====== Data excerpts ======
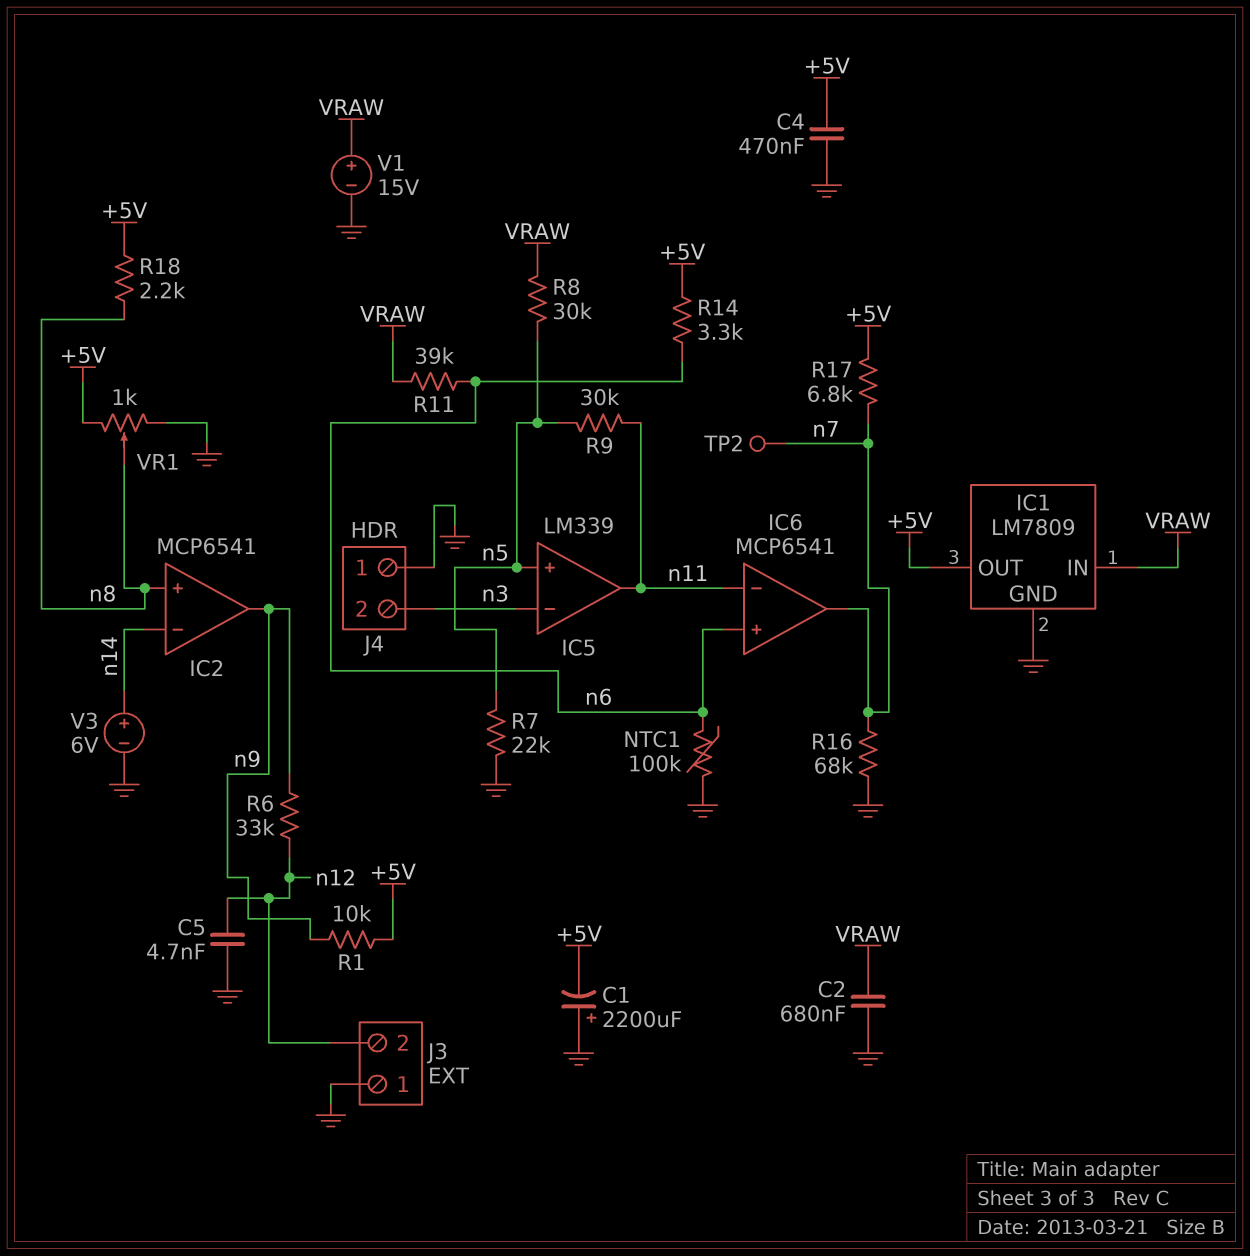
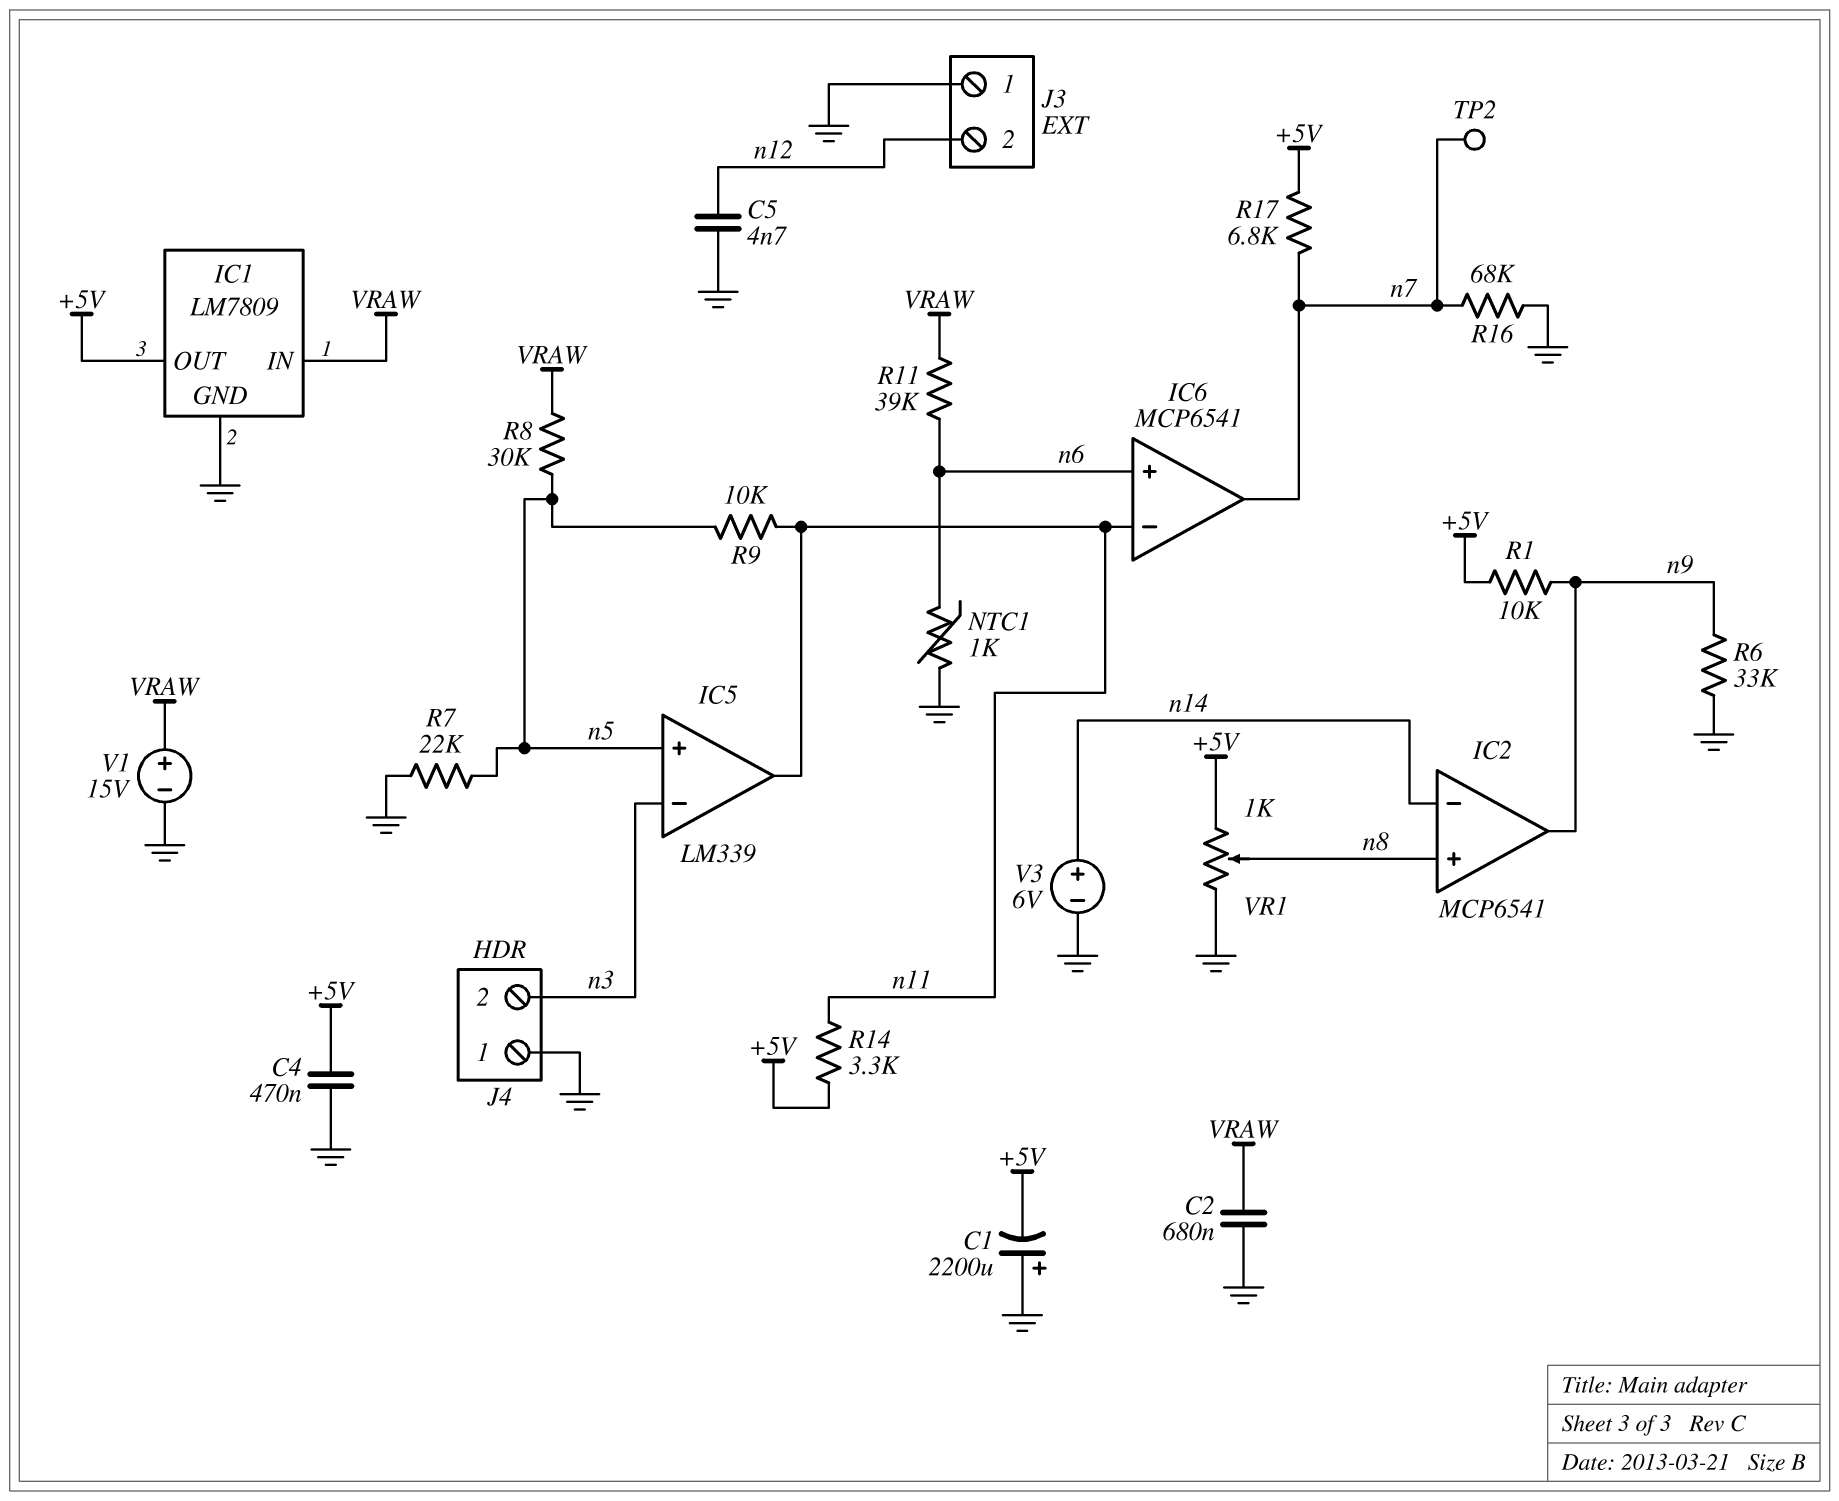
NTC1: 100k (GND, n6) -> 1k (GND, n6)
R6: 33k (n9, n12) -> 33k (GND, n9)
R9: 30k (n5, n11) -> 10k (n5, n11)
R14: 3.3k (+5V, n6) -> 3.3k (+5V, n11)
R18: 2.2k (+5V, n8) -> none

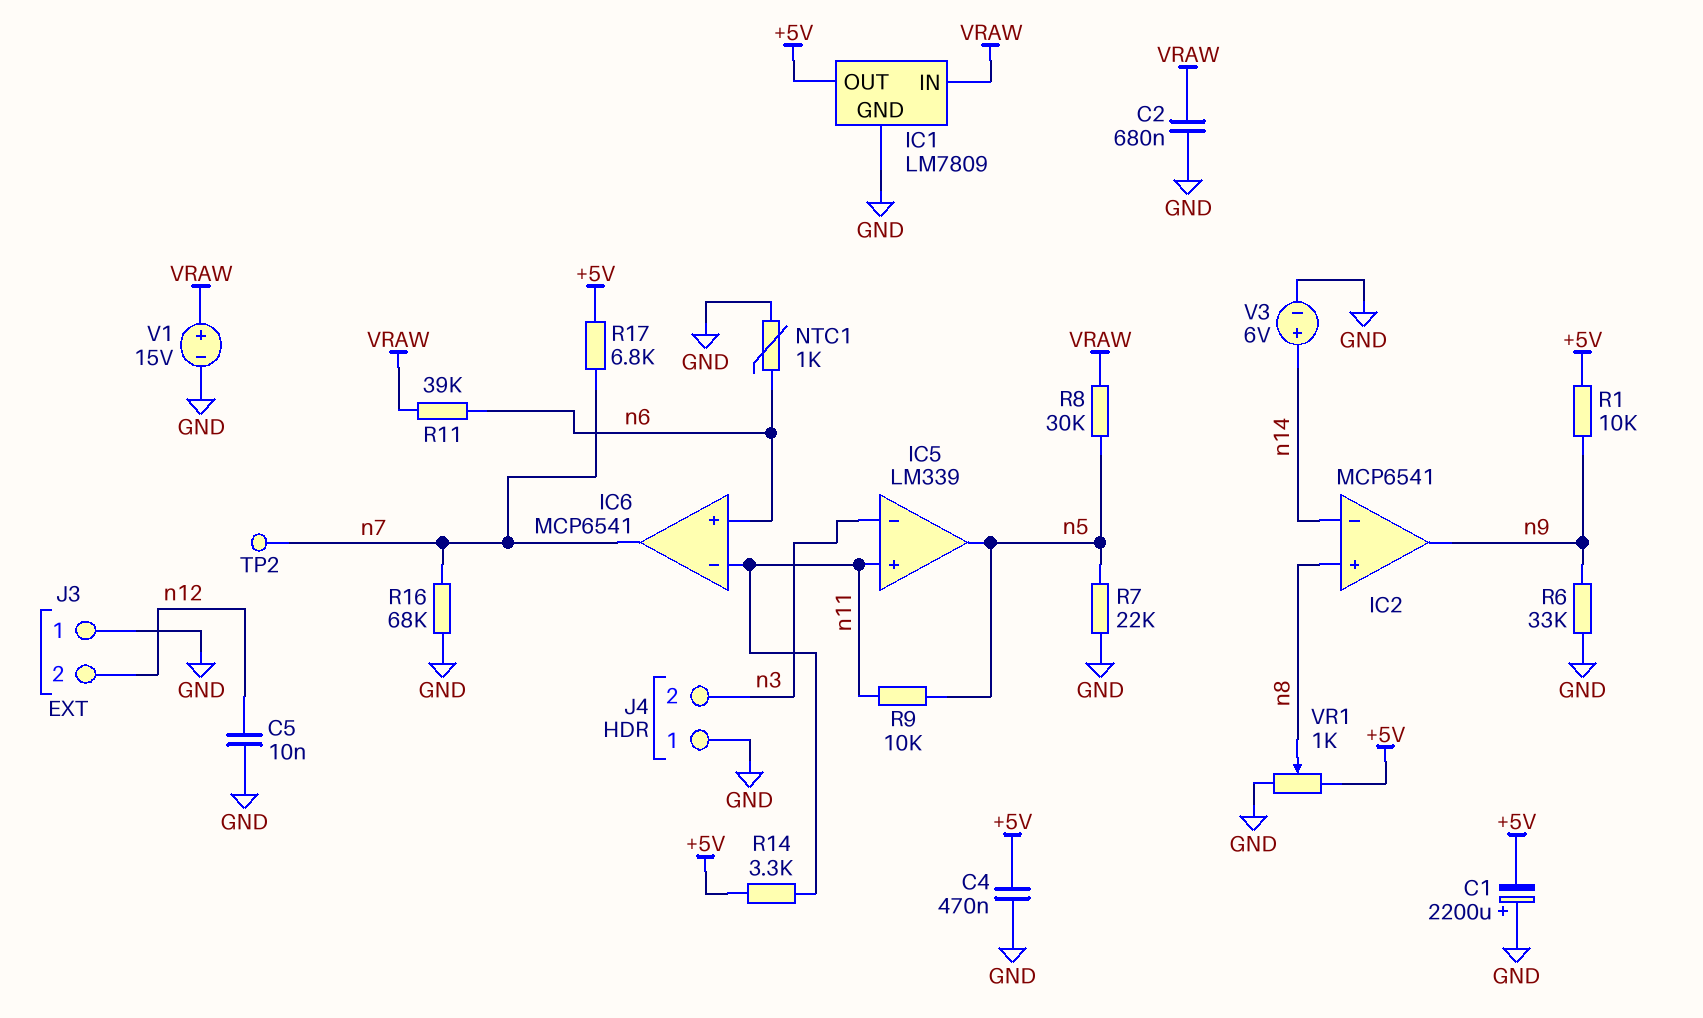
C5: 4.7nF (GND, n12) -> 10nF (GND, n12)
IC5 pin in+: n5 -> n11
IC5 pin out: n11 -> n5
======
* **Aim of the exercise**
Please copy the data shown above word for word, omitting the pictures.

* **Solved problem**
NTC1: 100k (GND, n6) -> 1k (GND, n6)
R6: 33k (n9, n12) -> 33k (GND, n9)
R9: 30k (n5, n11) -> 10k (n5, n11)
R14: 3.3k (+5V, n6) -> 3.3k (+5V, n11)
R18: 2.2k (+5V, n8) -> none

C5: 4.7nF (GND, n12) -> 10nF (GND, n12)
IC5 pin in+: n5 -> n11
IC5 pin out: n11 -> n5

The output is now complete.